■ **Instructions to follow**
Retype precisely the section of the data that starts at the line containing "yellow can: 5 -> 6" and runs to its final line, ends included.

Colored item counts:
┄┄┄┄┄┄┄┄┄┄

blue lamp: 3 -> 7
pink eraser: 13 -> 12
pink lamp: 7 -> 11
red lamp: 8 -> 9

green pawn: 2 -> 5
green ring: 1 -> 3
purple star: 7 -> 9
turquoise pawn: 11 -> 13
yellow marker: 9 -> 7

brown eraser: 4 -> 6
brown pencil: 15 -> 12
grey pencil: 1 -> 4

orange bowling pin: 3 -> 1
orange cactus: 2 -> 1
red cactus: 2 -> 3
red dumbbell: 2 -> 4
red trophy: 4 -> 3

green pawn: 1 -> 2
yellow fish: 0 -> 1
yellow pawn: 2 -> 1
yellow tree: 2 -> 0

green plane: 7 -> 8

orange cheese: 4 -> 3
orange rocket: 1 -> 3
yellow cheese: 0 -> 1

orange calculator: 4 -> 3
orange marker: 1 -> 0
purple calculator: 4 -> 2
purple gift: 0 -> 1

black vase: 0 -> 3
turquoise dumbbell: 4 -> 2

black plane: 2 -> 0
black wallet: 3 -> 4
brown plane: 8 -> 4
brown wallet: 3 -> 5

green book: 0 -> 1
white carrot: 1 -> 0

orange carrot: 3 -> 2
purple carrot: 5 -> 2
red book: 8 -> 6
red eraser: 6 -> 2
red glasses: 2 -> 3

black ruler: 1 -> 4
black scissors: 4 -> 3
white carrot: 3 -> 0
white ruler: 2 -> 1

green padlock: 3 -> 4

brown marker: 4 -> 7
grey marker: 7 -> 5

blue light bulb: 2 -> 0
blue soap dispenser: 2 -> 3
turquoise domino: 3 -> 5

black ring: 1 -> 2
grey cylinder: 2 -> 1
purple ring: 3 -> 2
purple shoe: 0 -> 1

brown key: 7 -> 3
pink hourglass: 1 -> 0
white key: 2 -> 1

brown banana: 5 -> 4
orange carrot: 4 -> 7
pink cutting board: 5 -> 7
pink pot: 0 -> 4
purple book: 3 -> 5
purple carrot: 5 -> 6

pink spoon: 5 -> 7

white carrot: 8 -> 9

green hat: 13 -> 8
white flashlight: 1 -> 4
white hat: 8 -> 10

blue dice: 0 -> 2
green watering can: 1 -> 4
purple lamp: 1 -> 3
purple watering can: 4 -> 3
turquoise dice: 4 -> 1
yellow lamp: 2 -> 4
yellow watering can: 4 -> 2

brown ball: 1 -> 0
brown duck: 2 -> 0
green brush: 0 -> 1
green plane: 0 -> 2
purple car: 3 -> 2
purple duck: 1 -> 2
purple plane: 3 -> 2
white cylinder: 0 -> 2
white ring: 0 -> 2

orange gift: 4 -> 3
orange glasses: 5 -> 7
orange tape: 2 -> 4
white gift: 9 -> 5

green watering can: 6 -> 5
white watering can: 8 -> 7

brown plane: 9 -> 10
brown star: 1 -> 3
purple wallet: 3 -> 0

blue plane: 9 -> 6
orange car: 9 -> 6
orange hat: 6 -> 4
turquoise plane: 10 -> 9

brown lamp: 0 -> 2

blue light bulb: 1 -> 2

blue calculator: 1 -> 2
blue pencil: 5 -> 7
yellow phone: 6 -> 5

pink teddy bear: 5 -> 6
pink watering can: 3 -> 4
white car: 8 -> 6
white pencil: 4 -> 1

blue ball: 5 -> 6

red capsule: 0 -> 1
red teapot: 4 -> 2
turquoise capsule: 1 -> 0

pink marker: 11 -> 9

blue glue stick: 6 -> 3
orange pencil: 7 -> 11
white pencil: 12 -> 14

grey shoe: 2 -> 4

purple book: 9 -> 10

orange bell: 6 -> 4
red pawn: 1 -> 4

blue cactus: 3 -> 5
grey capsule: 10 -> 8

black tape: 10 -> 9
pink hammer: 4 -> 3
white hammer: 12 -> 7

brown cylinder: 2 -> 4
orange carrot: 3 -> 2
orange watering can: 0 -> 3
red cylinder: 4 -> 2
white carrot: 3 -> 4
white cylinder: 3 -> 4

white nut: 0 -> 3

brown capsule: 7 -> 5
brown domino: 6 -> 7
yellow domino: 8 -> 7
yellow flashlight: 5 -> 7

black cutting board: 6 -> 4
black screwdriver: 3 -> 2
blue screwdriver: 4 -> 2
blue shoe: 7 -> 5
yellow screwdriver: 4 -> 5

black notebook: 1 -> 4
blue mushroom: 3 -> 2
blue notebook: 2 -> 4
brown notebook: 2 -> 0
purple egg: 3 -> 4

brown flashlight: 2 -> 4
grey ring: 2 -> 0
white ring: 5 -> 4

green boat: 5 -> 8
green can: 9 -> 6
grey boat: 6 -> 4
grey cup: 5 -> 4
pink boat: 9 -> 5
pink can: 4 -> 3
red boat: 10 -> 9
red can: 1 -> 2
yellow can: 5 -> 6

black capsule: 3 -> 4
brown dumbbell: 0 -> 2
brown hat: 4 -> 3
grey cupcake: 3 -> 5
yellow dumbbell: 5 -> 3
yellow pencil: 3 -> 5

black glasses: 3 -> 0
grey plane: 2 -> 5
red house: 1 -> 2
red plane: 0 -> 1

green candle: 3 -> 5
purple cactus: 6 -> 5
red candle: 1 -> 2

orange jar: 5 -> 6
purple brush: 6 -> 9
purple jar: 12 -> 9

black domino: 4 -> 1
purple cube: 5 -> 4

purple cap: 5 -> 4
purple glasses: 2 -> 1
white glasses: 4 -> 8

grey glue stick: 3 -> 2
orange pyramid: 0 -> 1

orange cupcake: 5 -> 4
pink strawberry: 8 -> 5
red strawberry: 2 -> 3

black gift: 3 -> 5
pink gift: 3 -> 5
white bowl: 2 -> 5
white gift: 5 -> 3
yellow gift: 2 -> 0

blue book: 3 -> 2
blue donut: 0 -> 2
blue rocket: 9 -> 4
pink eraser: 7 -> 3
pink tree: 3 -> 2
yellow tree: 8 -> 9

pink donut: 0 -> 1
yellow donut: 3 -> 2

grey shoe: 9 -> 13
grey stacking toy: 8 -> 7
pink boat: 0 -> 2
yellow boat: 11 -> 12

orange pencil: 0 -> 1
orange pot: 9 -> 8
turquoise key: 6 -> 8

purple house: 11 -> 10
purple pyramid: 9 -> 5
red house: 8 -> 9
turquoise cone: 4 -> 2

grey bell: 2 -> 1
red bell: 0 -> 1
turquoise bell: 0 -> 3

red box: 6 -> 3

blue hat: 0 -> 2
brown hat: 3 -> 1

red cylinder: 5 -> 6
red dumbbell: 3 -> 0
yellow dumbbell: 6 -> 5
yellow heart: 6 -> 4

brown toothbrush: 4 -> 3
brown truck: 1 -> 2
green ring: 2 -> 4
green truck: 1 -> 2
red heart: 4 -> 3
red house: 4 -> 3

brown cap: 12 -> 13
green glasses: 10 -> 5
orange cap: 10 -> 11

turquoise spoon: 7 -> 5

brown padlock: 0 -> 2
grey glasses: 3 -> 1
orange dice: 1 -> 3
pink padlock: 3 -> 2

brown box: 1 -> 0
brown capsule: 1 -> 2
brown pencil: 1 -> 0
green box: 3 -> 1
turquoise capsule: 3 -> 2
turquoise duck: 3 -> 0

┄┄┄┄┄┄┄┄┄┄

■ **Your response**
yellow can: 5 -> 6

black capsule: 3 -> 4
brown dumbbell: 0 -> 2
brown hat: 4 -> 3
grey cupcake: 3 -> 5
yellow dumbbell: 5 -> 3
yellow pencil: 3 -> 5

black glasses: 3 -> 0
grey plane: 2 -> 5
red house: 1 -> 2
red plane: 0 -> 1

green candle: 3 -> 5
purple cactus: 6 -> 5
red candle: 1 -> 2

orange jar: 5 -> 6
purple brush: 6 -> 9
purple jar: 12 -> 9

black domino: 4 -> 1
purple cube: 5 -> 4

purple cap: 5 -> 4
purple glasses: 2 -> 1
white glasses: 4 -> 8

grey glue stick: 3 -> 2
orange pyramid: 0 -> 1

orange cupcake: 5 -> 4
pink strawberry: 8 -> 5
red strawberry: 2 -> 3

black gift: 3 -> 5
pink gift: 3 -> 5
white bowl: 2 -> 5
white gift: 5 -> 3
yellow gift: 2 -> 0

blue book: 3 -> 2
blue donut: 0 -> 2
blue rocket: 9 -> 4
pink eraser: 7 -> 3
pink tree: 3 -> 2
yellow tree: 8 -> 9

pink donut: 0 -> 1
yellow donut: 3 -> 2

grey shoe: 9 -> 13
grey stacking toy: 8 -> 7
pink boat: 0 -> 2
yellow boat: 11 -> 12

orange pencil: 0 -> 1
orange pot: 9 -> 8
turquoise key: 6 -> 8

purple house: 11 -> 10
purple pyramid: 9 -> 5
red house: 8 -> 9
turquoise cone: 4 -> 2

grey bell: 2 -> 1
red bell: 0 -> 1
turquoise bell: 0 -> 3

red box: 6 -> 3

blue hat: 0 -> 2
brown hat: 3 -> 1

red cylinder: 5 -> 6
red dumbbell: 3 -> 0
yellow dumbbell: 6 -> 5
yellow heart: 6 -> 4

brown toothbrush: 4 -> 3
brown truck: 1 -> 2
green ring: 2 -> 4
green truck: 1 -> 2
red heart: 4 -> 3
red house: 4 -> 3

brown cap: 12 -> 13
green glasses: 10 -> 5
orange cap: 10 -> 11

turquoise spoon: 7 -> 5

brown padlock: 0 -> 2
grey glasses: 3 -> 1
orange dice: 1 -> 3
pink padlock: 3 -> 2

brown box: 1 -> 0
brown capsule: 1 -> 2
brown pencil: 1 -> 0
green box: 3 -> 1
turquoise capsule: 3 -> 2
turquoise duck: 3 -> 0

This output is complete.